- ASSIGNMENT
Please repeat the lines below exactly. Begin with the line containing "(441, 285) = (270, 311): white" and go on through the line containing "(696, 684) = (749, 308): yellow egg -> none".

- EXERCISE MATERIALS
━━━━━━━━

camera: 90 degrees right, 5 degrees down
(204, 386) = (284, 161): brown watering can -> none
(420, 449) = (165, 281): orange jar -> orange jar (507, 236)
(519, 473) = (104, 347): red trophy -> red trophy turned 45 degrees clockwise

━━━━━━━━

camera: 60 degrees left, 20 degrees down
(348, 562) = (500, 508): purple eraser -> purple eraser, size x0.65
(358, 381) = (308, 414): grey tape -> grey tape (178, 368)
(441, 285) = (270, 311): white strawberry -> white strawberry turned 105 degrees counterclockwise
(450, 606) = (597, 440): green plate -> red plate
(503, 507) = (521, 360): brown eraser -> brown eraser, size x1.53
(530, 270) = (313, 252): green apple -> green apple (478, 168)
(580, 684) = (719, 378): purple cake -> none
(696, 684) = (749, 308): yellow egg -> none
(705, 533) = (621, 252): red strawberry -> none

━━━━━━━━

- RESPONSE TO THE EXERCISE
(441, 285) = (270, 311): white strawberry -> white strawberry turned 105 degrees counterclockwise
(450, 606) = (597, 440): green plate -> red plate
(503, 507) = (521, 360): brown eraser -> brown eraser, size x1.53
(530, 270) = (313, 252): green apple -> green apple (478, 168)
(580, 684) = (719, 378): purple cake -> none
(696, 684) = (749, 308): yellow egg -> none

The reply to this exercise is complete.